Prompt:
Starting at the first line and ending at the one with "jajko/różowy [416 366 455 406] => nothing", give the lines of the listing again exactly, and nothing else; skip the pictures.

Records provided:

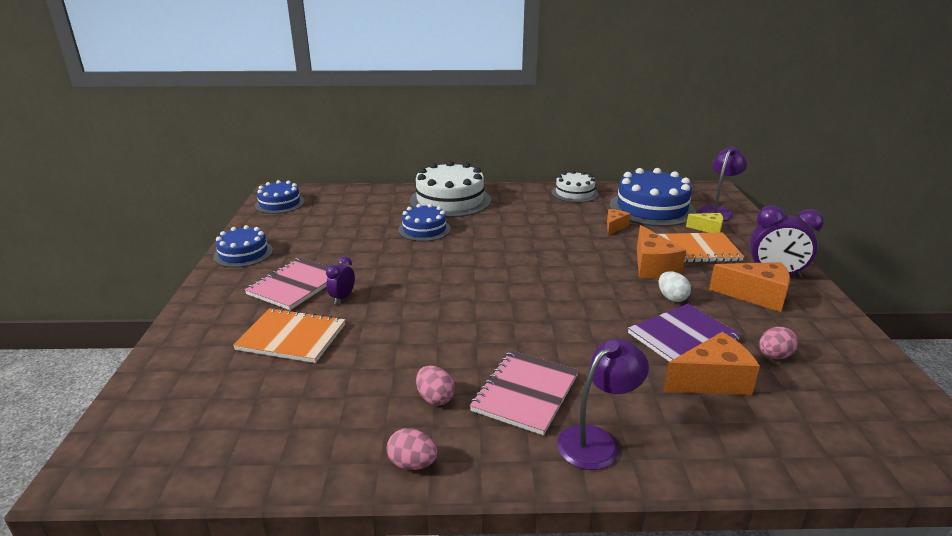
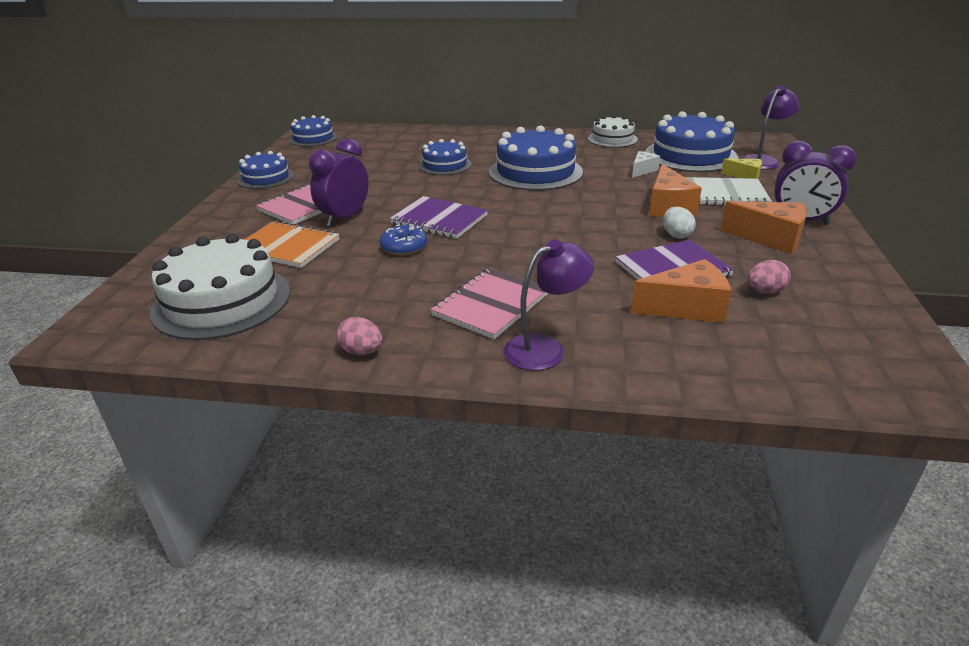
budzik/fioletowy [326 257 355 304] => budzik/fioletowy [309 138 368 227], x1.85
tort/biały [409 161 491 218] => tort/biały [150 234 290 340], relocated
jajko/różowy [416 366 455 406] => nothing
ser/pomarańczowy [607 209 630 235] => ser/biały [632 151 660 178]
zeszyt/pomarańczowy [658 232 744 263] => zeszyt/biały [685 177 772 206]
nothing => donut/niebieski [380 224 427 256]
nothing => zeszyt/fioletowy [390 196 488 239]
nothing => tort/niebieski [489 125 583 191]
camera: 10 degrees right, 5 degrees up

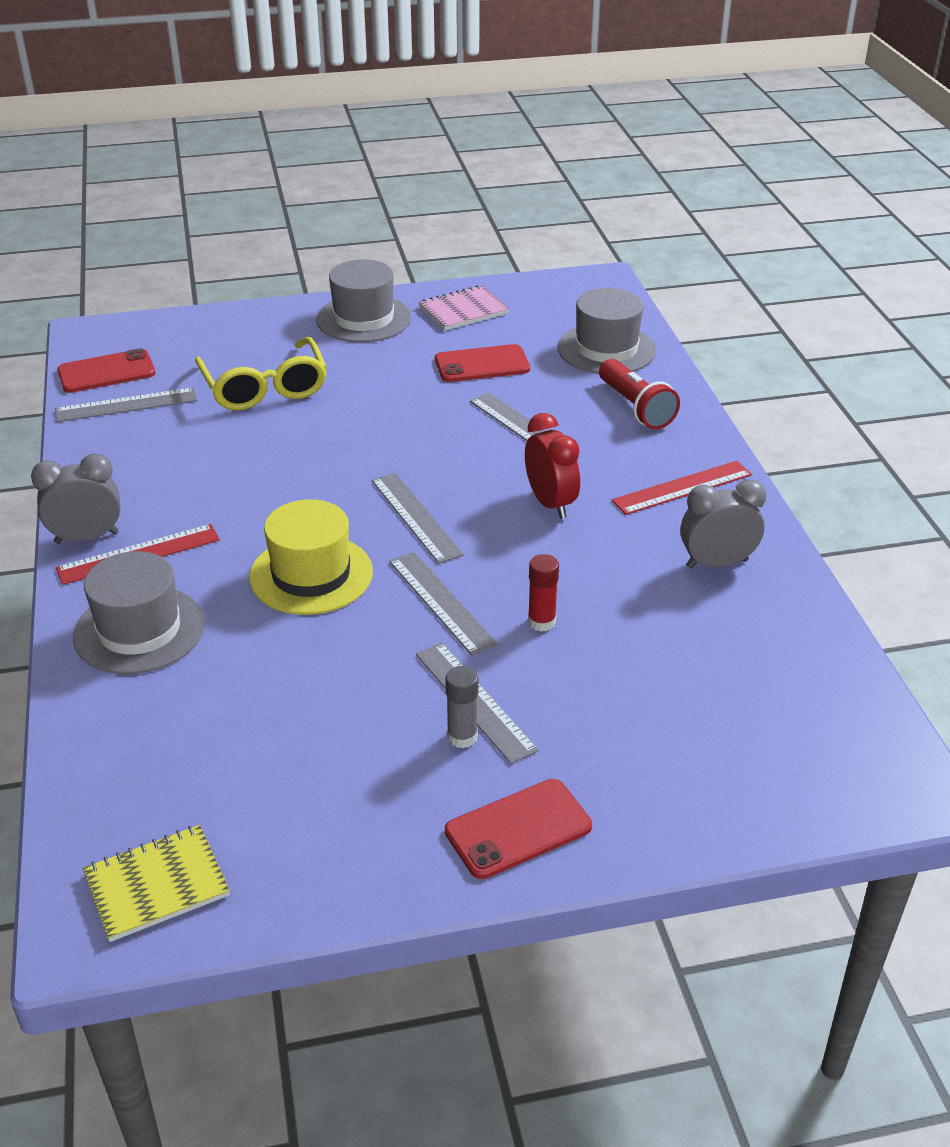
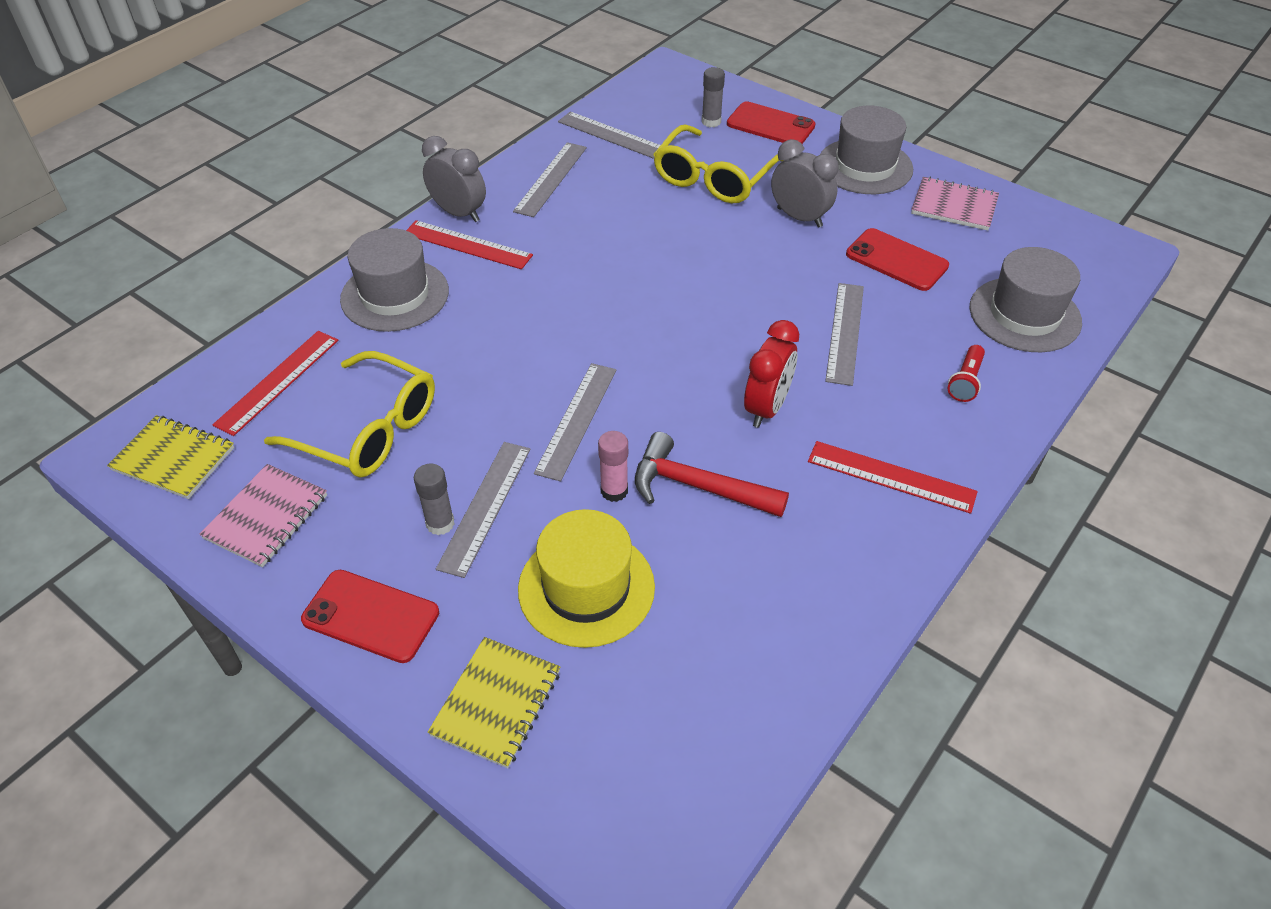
telefon/czerwony [57 348 155 393] => telefon/czerwony [727 102 816 144], relocated
kapelusz/żółty [249 499 373 615] => kapelusz/żółty [518 509 655 648], relocated
linijka/szary [372 473 464 564] => linijka/szary [513 142 587 217], relocated
klej w sztyfcie/czerwony [528 554 559 632] => klej w sztyfcie/różowy [598 431 628 502]
latarka/czerwony [599 359 680 429] => latarka/czerwony [947 345 985 402], x0.61
budzik/szary [680 479 766 569] => budzik/szary [771 139 839 228], relocated
nothing => zeszyt/różowy [200 464 327 567]
nothing => linijka/czerwony [212 331 338 436]
nothing => okulary/żółty [264 351 435 477]
nothing => zeszyt/żółty [428 637 560 768]
nothing => młotek/czerwony [635 432 789 517]
nothing => klej w sztyfcie/szary [702 67 725 127]
camera: 50 degrees right, 10 degrees up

Output of the task:
budzik/fioletowy [326 257 355 304] => budzik/fioletowy [309 138 368 227], x1.85
tort/biały [409 161 491 218] => tort/biały [150 234 290 340], relocated
jajko/różowy [416 366 455 406] => nothing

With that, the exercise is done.